[Start of Attachment]

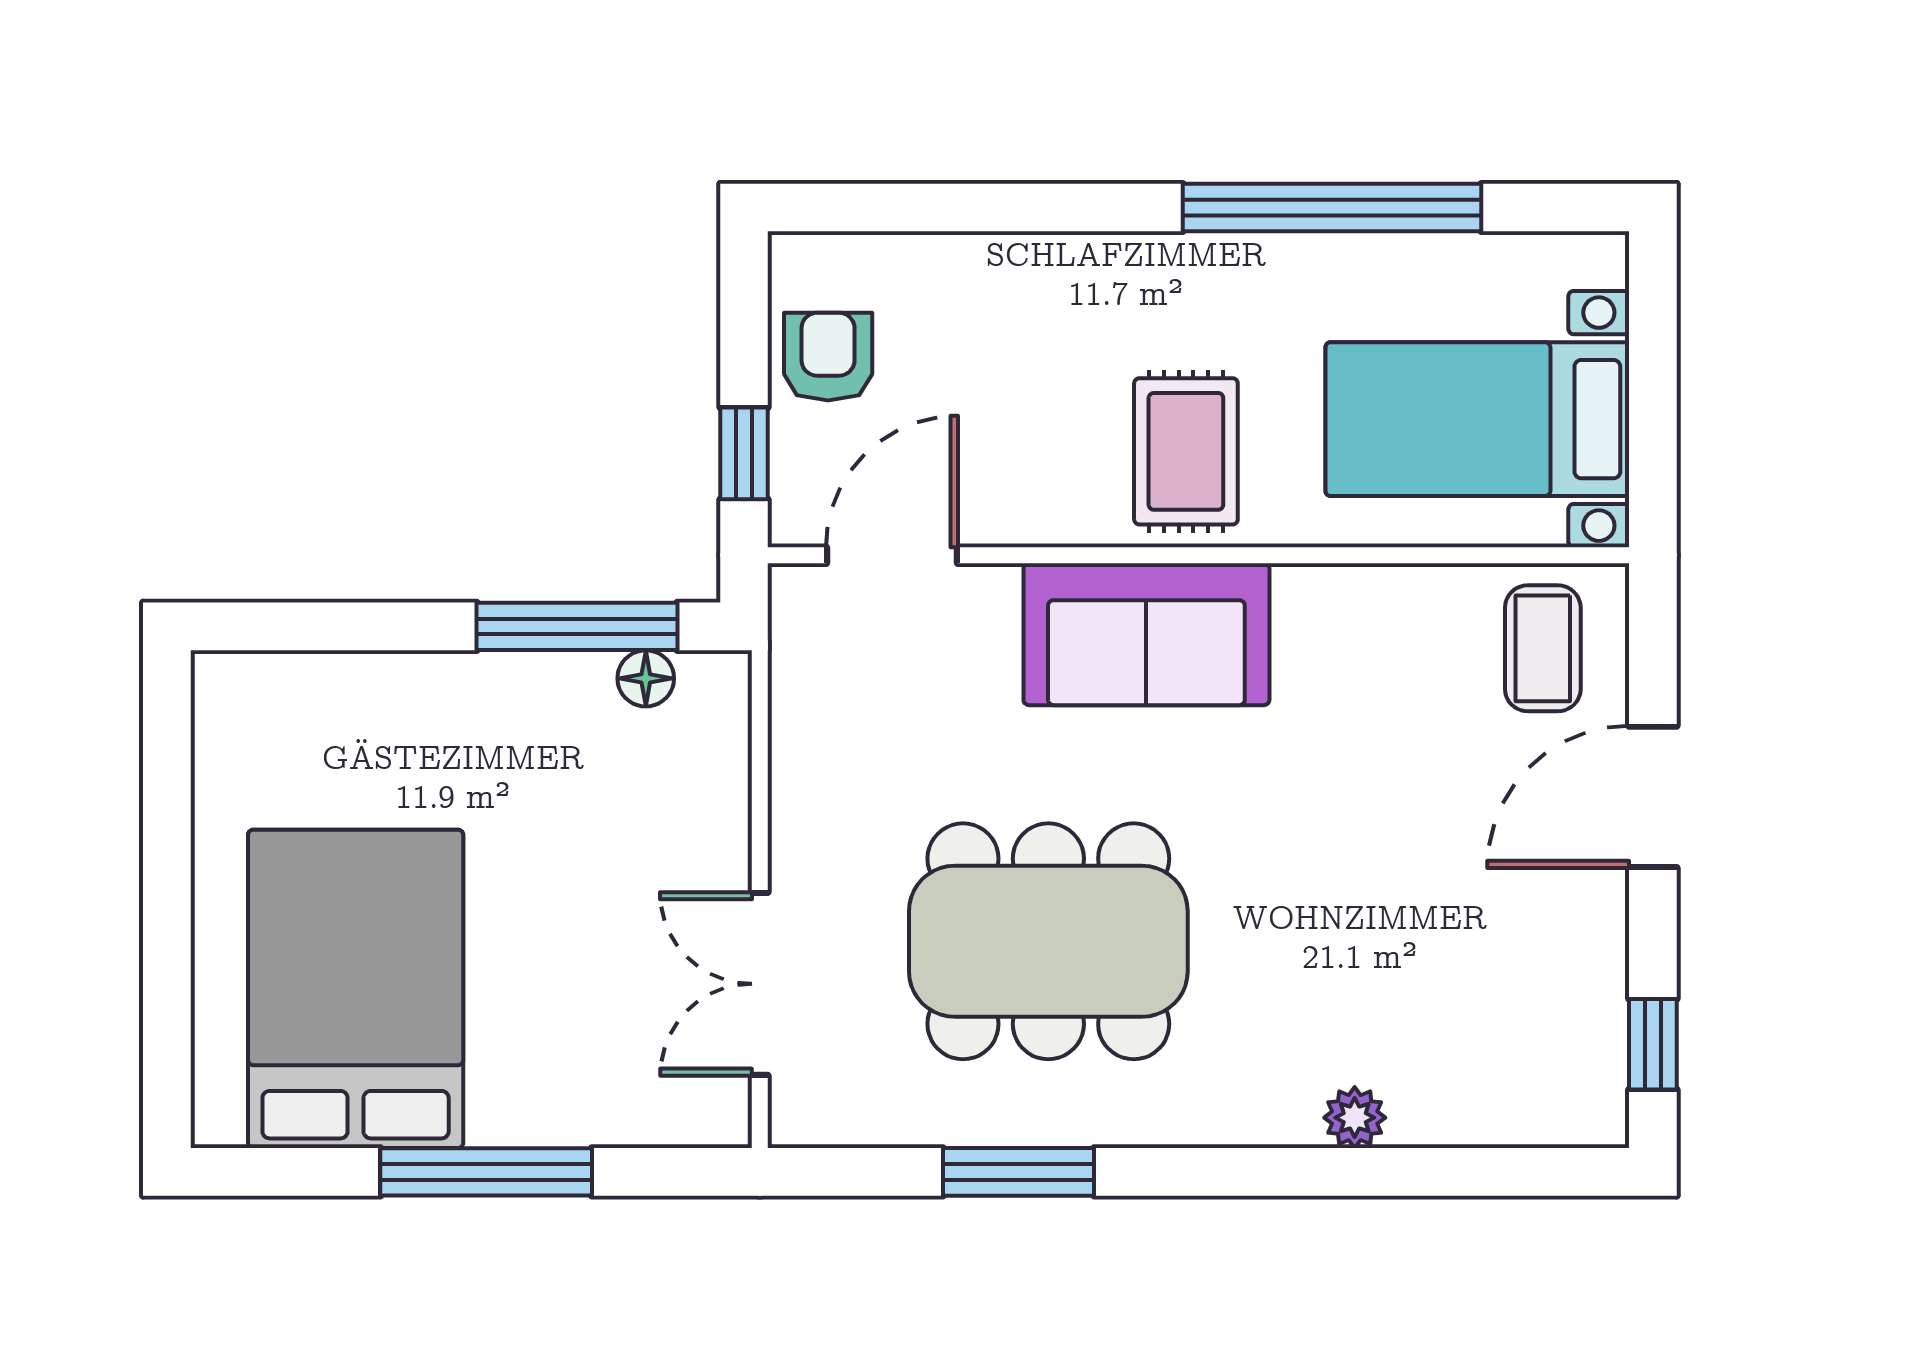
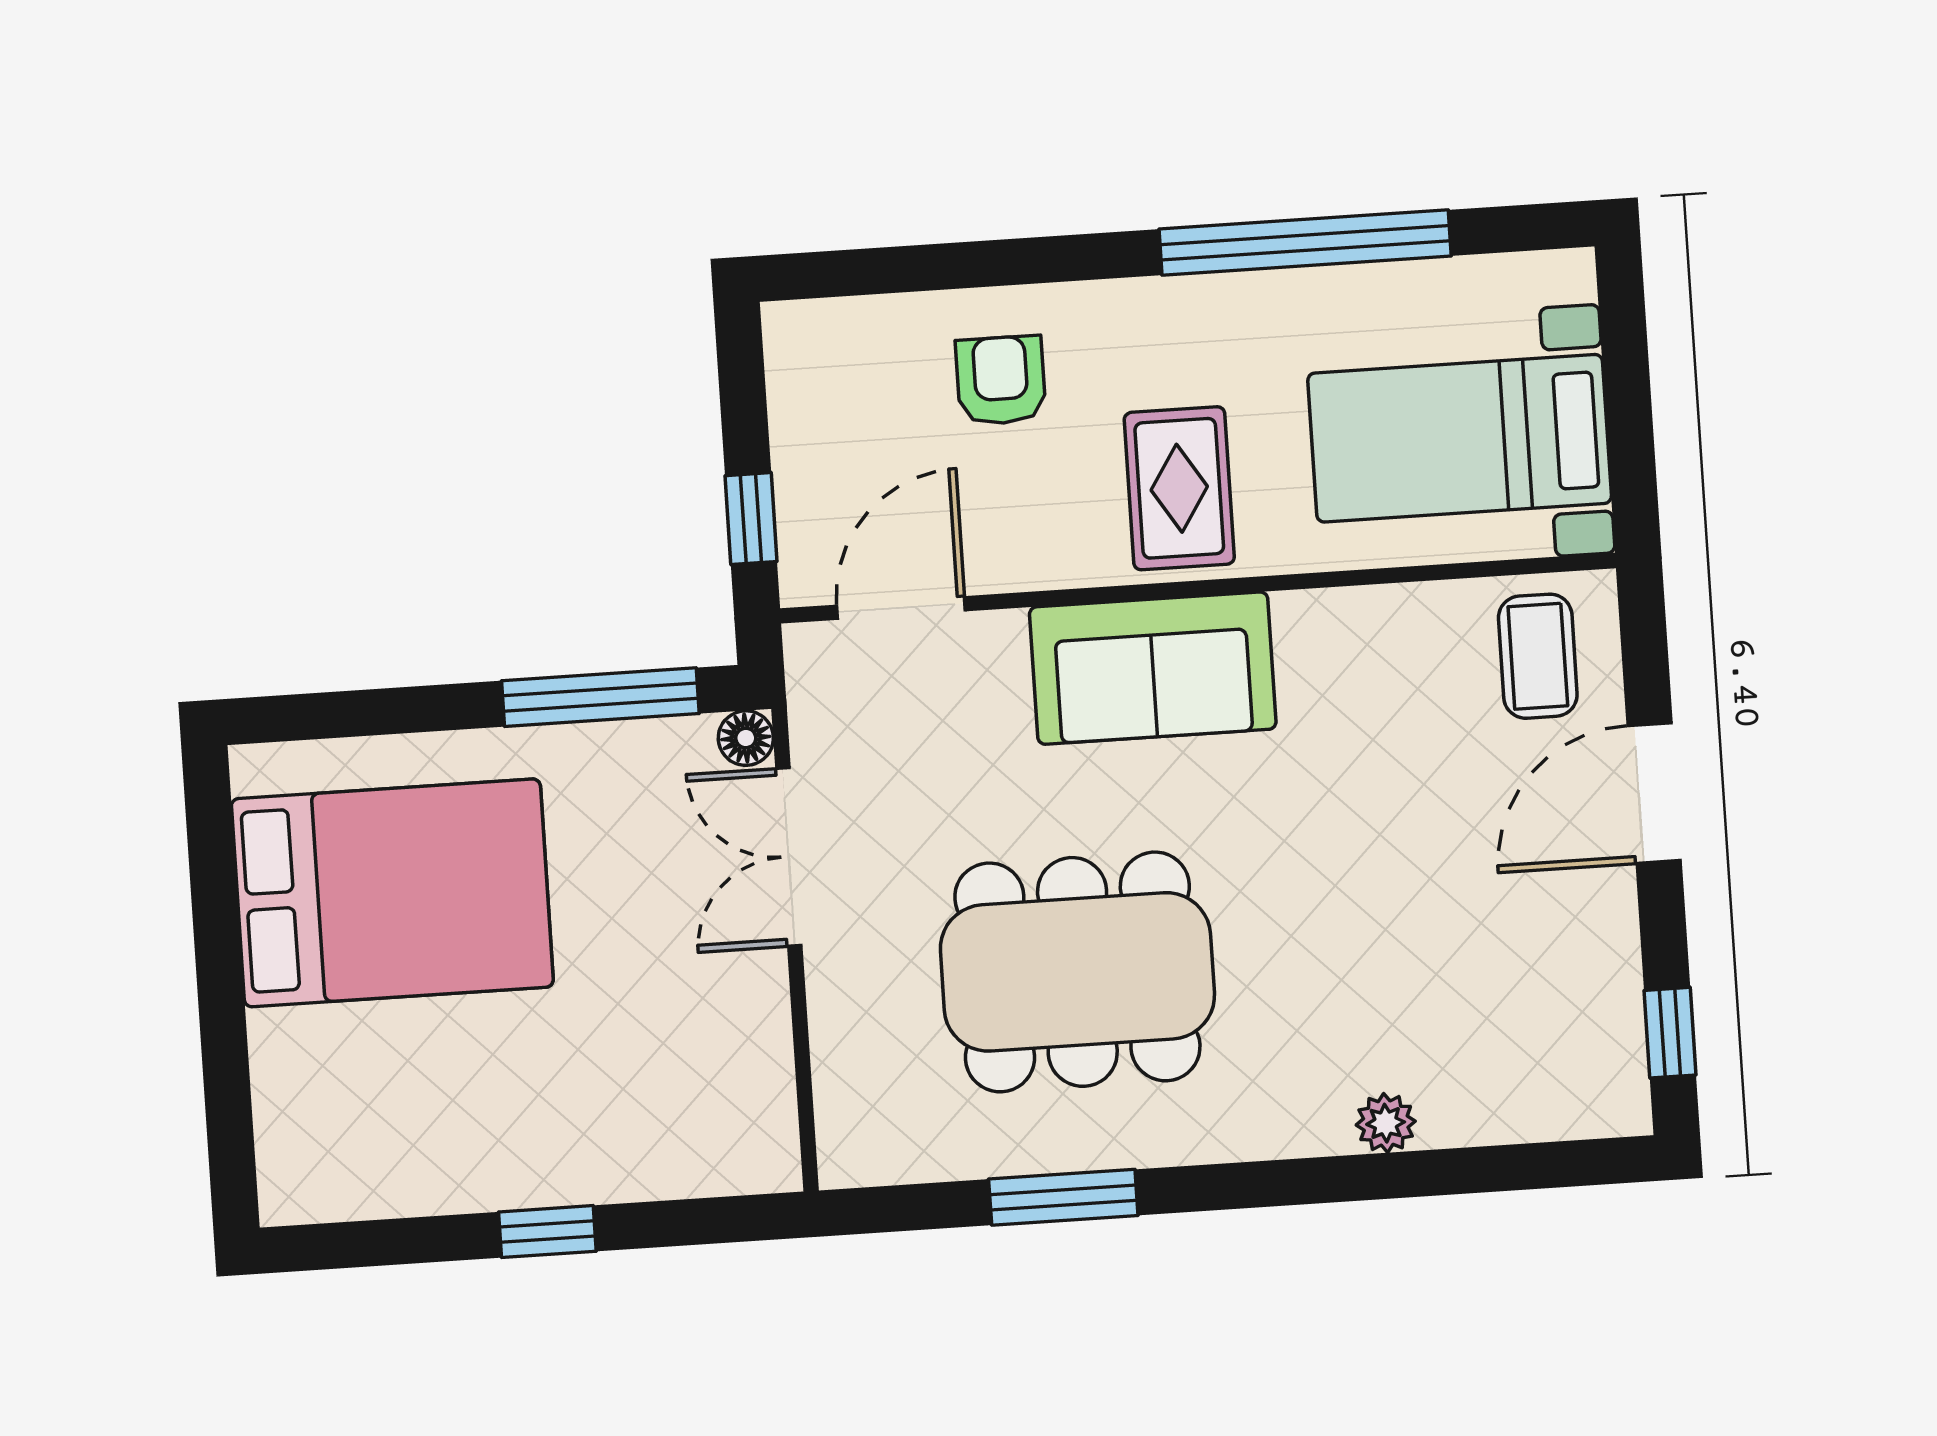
armchair: (828, 357) -> (1001, 380), moved
floor lamp: (646, 678) -> (746, 738), moved
double door: (760, 984) -> (789, 857), moved
bed: (356, 989) -> (392, 893), moved, turned 90
window: (486, 1172) -> (547, 1232), width x0.46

[End of Attachment]

WORK ORDER — Copy each line of the listing that carries the word "moved".

RESPONSE TO THIS TASK —
armchair: (828, 357) -> (1001, 380), moved
floor lamp: (646, 678) -> (746, 738), moved
double door: (760, 984) -> (789, 857), moved
bed: (356, 989) -> (392, 893), moved, turned 90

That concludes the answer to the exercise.